== Segment start ==
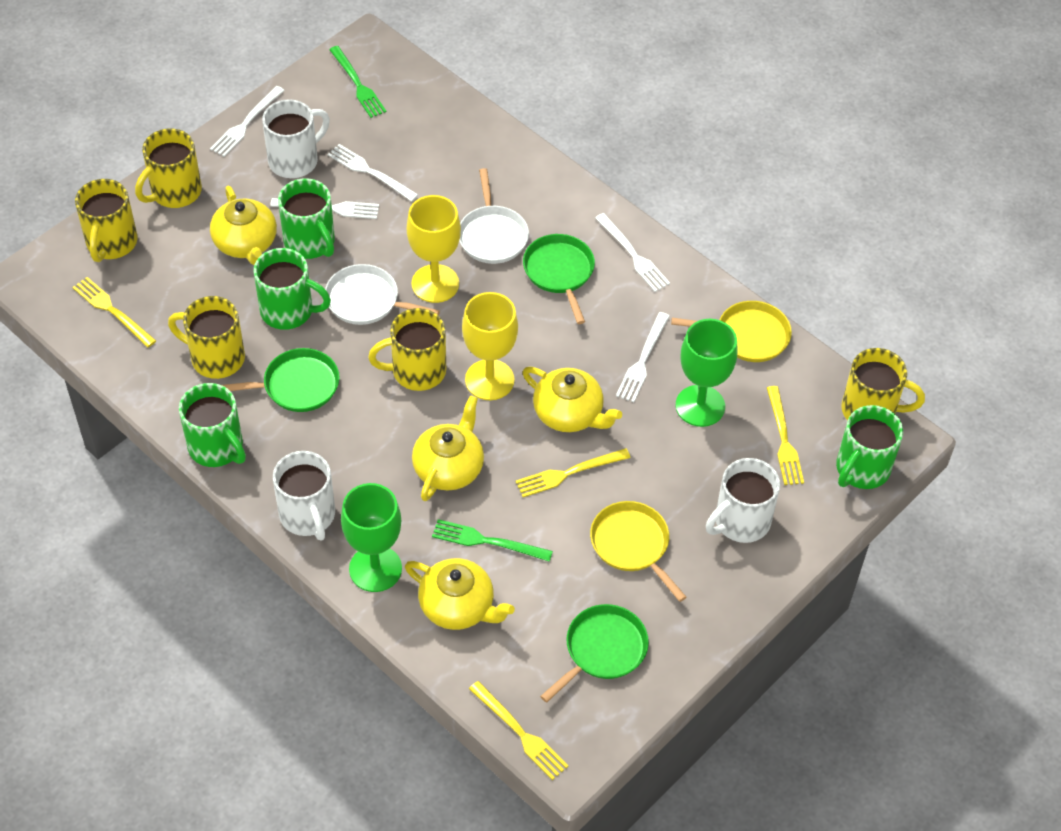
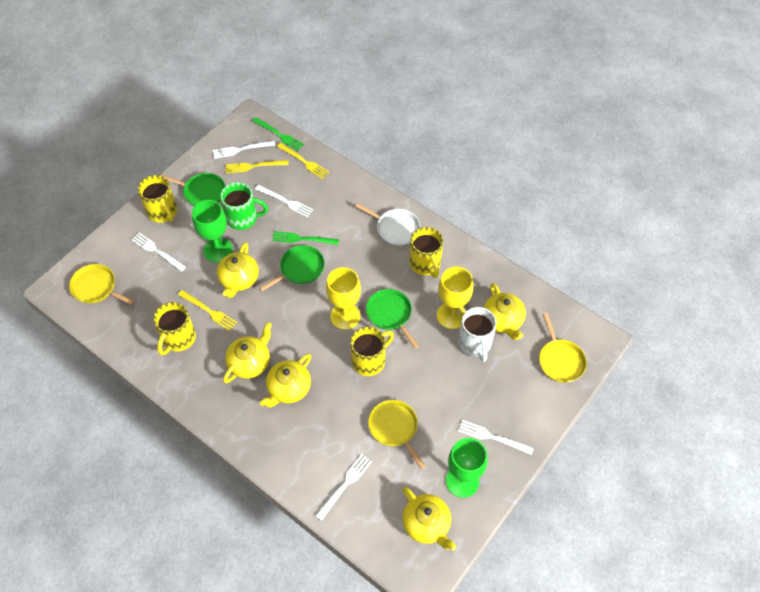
green mug: [179,383,246,467] [254,248,331,330] [278,178,335,259] [836,405,903,489] = 4 -> [220,182,268,230] = 1
white mug: [262,99,330,178] [273,451,335,541] [706,458,780,543] = 3 -> [458,307,497,362] = 1
white pan: [325,264,440,325] [459,168,529,264] = 2 -> [355,203,420,246] = 1
yellow fork: [72,277,156,348] [469,681,568,780] [516,448,631,497] [767,386,804,485] = 4 -> [178,290,237,331] [225,160,289,173] [277,143,329,179] = 3
yellow mug: [75,179,138,262] [135,128,202,208] [168,296,245,379] [368,308,446,391] [841,348,925,420] = 5 -> [138,175,177,223] [153,302,196,355] [350,326,394,376] [409,227,443,278] = 4
yellow pan: [590,501,687,602] [671,301,792,362] = 2 -> [69,264,134,305] [368,400,426,469] [539,313,587,383] = 3
yellow teapot: [210,186,277,265] [405,558,515,630] [412,395,484,501] [522,367,622,432] = 4 -> [217,242,259,298] [223,322,272,383] [260,354,311,407] [402,487,456,550] [483,283,526,340] = 5

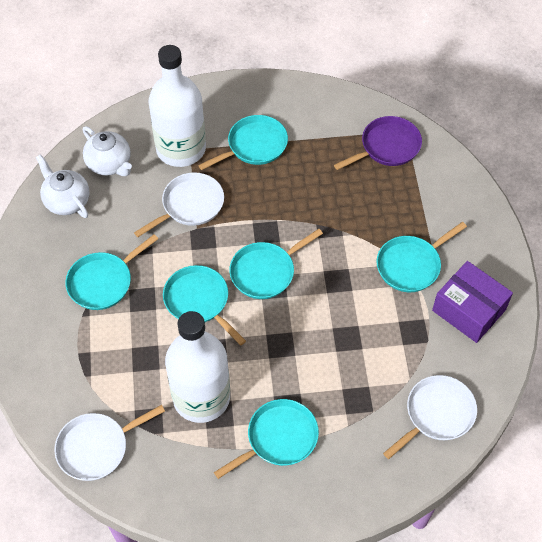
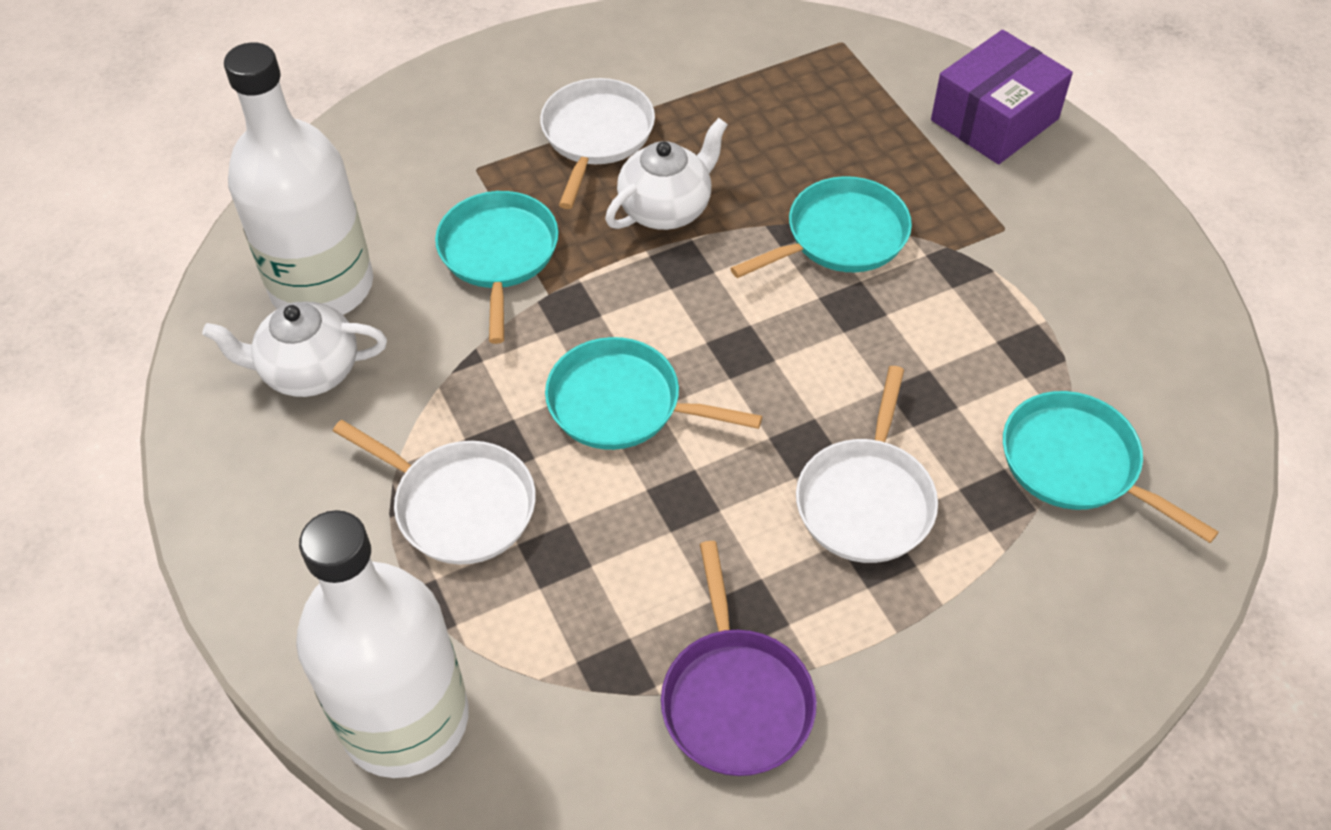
turquoise pan: [65,234,158,310] [163,265,246,346] [198,115,288,170] [214,399,319,479] [229,229,323,299] [376,222,467,292] = 6 -> [435,191,559,344] [545,337,762,450] [730,176,912,278] [1003,391,1219,543] = 4

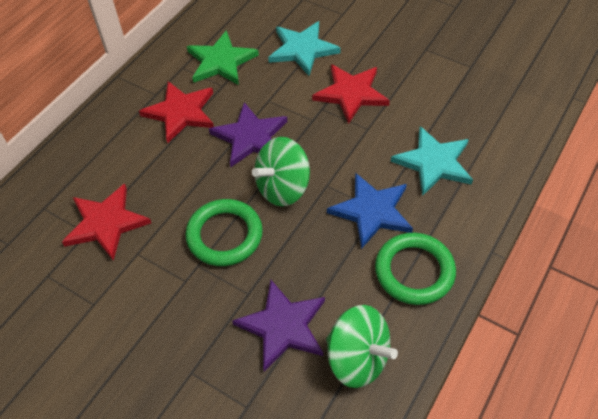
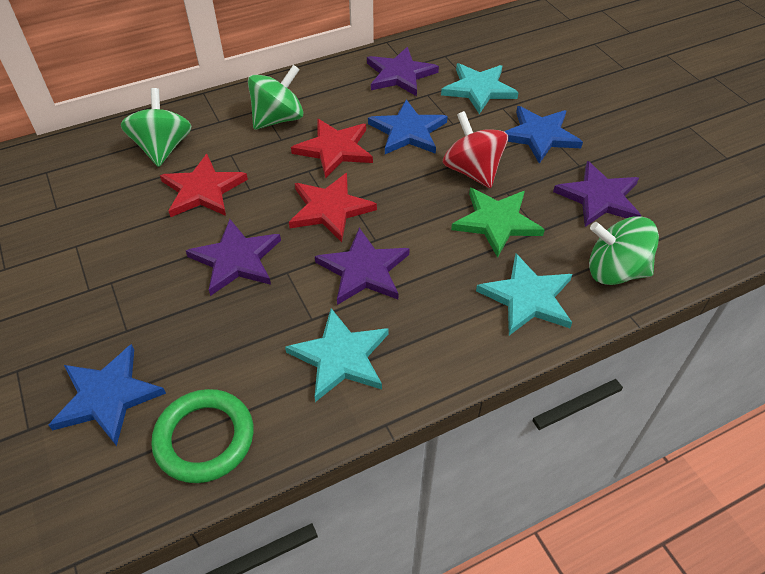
blue star: [327,173,413,249] = 1 -> [48,344,166,446] [368,99,448,154] [504,106,583,164] = 3
green ring: [185,199,263,266] [375,233,456,305] = 2 -> [151,389,254,483] = 1
green spinning top: [252,137,310,206] [326,305,398,388] = 2 -> [121,88,192,167] [248,65,304,129] [589,216,659,285] = 3
purple star: [209,102,287,167] [232,280,325,372] = 2 -> [186,219,281,296] [315,228,410,305] [367,47,439,96] [553,161,641,227] = 4
red spinning top: none = 0 -> [442,111,508,188] = 1
turquoise star: [268,21,341,76] [391,126,473,196] = 2 -> [285,308,389,402] [441,63,519,114] [476,254,572,335] = 3

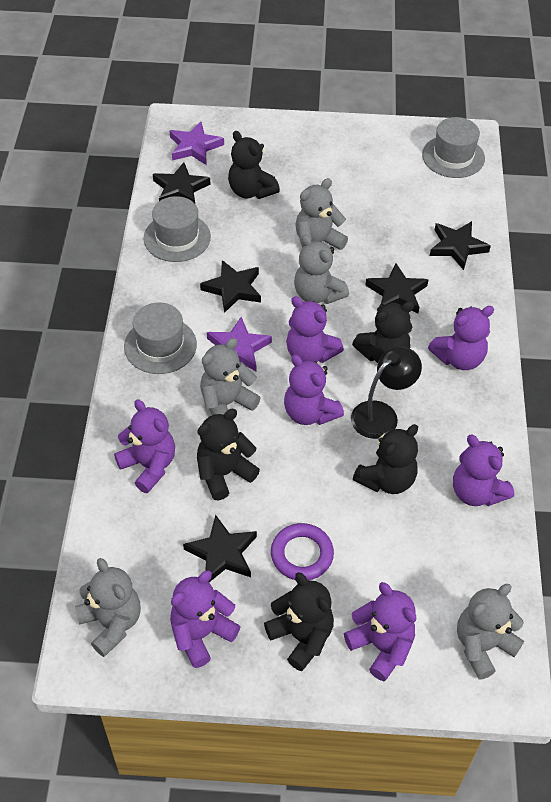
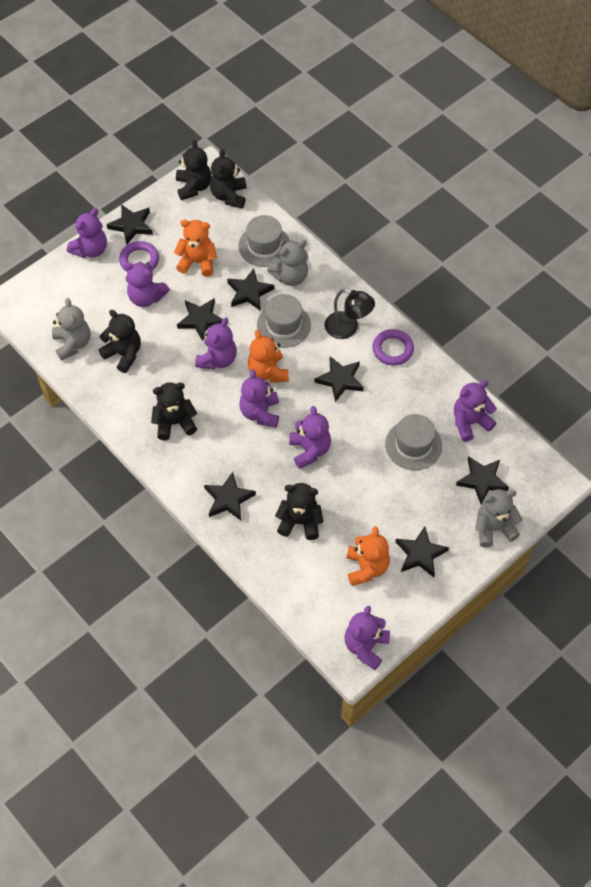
black star: [153,162,210,203] [183,515,257,582] [200,260,261,313] [365,263,429,313] [430,221,491,270] = 5 -> [107,204,153,244] [177,298,223,341] [204,472,256,520] [227,268,274,311] [315,356,364,402] [395,526,449,577] [456,456,509,504] = 7
grey teddy bear: [75,558,141,657] [200,338,260,421] [294,234,349,304] [295,178,348,250] [457,584,524,680] = 5 -> [52,298,90,361] [267,240,308,286] [475,489,523,547] = 3
orange teddy bear: none = 0 -> [174,220,217,277] [248,330,289,383] [347,526,390,586] = 3
purple ring: [271,523,334,580] = 1 -> [119,241,159,272] [373,329,414,366] = 2
purple star: [169,122,224,165] [207,317,272,371] = 2 -> none = 0

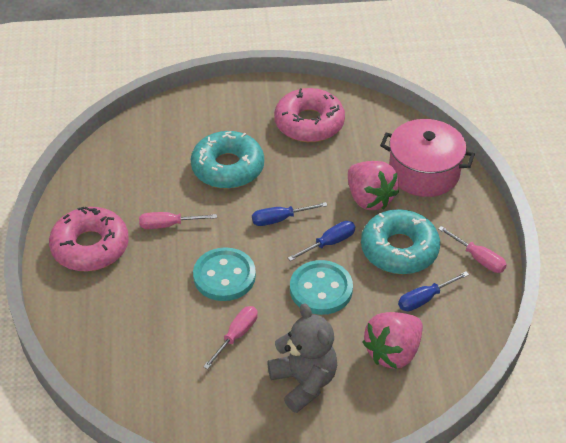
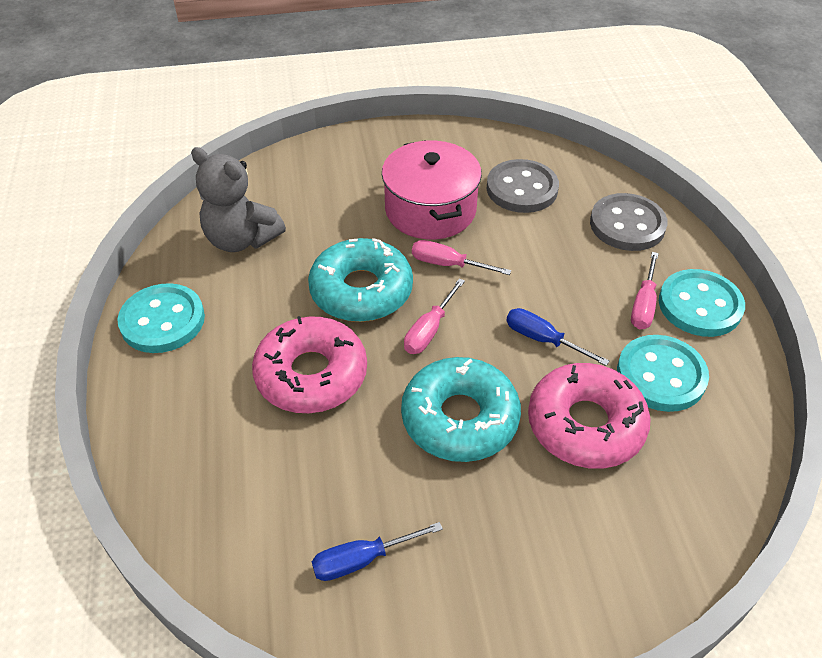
blue screwdriver: [252,202,328,226] [288,221,355,261] [398,271,469,311] = 3 -> [312,522,443,581] [506,308,609,366] = 2
grey button: none = 0 -> [487,159,559,213] [590,193,668,251] = 2
pink strawberry: [348,161,399,210] [362,312,423,369] = 2 -> none = 0
turquoise button: [193,247,256,301] [290,260,353,315] = 2 -> [118,283,205,353] [617,335,709,412] [659,269,745,337] = 3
== Segment end ==
▶ _ASSIGNMENT_
Produce an exact copy of every line above, with the images left out.

▶ _TASK SOLUTION_
green mug: [179,383,246,467] [254,248,331,330] [278,178,335,259] [836,405,903,489] = 4 -> [220,182,268,230] = 1
white mug: [262,99,330,178] [273,451,335,541] [706,458,780,543] = 3 -> [458,307,497,362] = 1
white pan: [325,264,440,325] [459,168,529,264] = 2 -> [355,203,420,246] = 1
yellow fork: [72,277,156,348] [469,681,568,780] [516,448,631,497] [767,386,804,485] = 4 -> [178,290,237,331] [225,160,289,173] [277,143,329,179] = 3
yellow mug: [75,179,138,262] [135,128,202,208] [168,296,245,379] [368,308,446,391] [841,348,925,420] = 5 -> [138,175,177,223] [153,302,196,355] [350,326,394,376] [409,227,443,278] = 4
yellow pan: [590,501,687,602] [671,301,792,362] = 2 -> [69,264,134,305] [368,400,426,469] [539,313,587,383] = 3
yellow teapot: [210,186,277,265] [405,558,515,630] [412,395,484,501] [522,367,622,432] = 4 -> [217,242,259,298] [223,322,272,383] [260,354,311,407] [402,487,456,550] [483,283,526,340] = 5

turquoise pan: [65,234,158,310] [163,265,246,346] [198,115,288,170] [214,399,319,479] [229,229,323,299] [376,222,467,292] = 6 -> [435,191,559,344] [545,337,762,450] [730,176,912,278] [1003,391,1219,543] = 4

blue star: [327,173,413,249] = 1 -> [48,344,166,446] [368,99,448,154] [504,106,583,164] = 3
green ring: [185,199,263,266] [375,233,456,305] = 2 -> [151,389,254,483] = 1
green spinning top: [252,137,310,206] [326,305,398,388] = 2 -> [121,88,192,167] [248,65,304,129] [589,216,659,285] = 3
purple star: [209,102,287,167] [232,280,325,372] = 2 -> [186,219,281,296] [315,228,410,305] [367,47,439,96] [553,161,641,227] = 4
red spinning top: none = 0 -> [442,111,508,188] = 1
turquoise star: [268,21,341,76] [391,126,473,196] = 2 -> [285,308,389,402] [441,63,519,114] [476,254,572,335] = 3

black star: [153,162,210,203] [183,515,257,582] [200,260,261,313] [365,263,429,313] [430,221,491,270] = 5 -> [107,204,153,244] [177,298,223,341] [204,472,256,520] [227,268,274,311] [315,356,364,402] [395,526,449,577] [456,456,509,504] = 7
grey teddy bear: [75,558,141,657] [200,338,260,421] [294,234,349,304] [295,178,348,250] [457,584,524,680] = 5 -> [52,298,90,361] [267,240,308,286] [475,489,523,547] = 3
orange teddy bear: none = 0 -> [174,220,217,277] [248,330,289,383] [347,526,390,586] = 3
purple ring: [271,523,334,580] = 1 -> [119,241,159,272] [373,329,414,366] = 2
purple star: [169,122,224,165] [207,317,272,371] = 2 -> none = 0

blue screwdriver: [252,202,328,226] [288,221,355,261] [398,271,469,311] = 3 -> [312,522,443,581] [506,308,609,366] = 2
grey button: none = 0 -> [487,159,559,213] [590,193,668,251] = 2
pink strawberry: [348,161,399,210] [362,312,423,369] = 2 -> none = 0
turquoise button: [193,247,256,301] [290,260,353,315] = 2 -> [118,283,205,353] [617,335,709,412] [659,269,745,337] = 3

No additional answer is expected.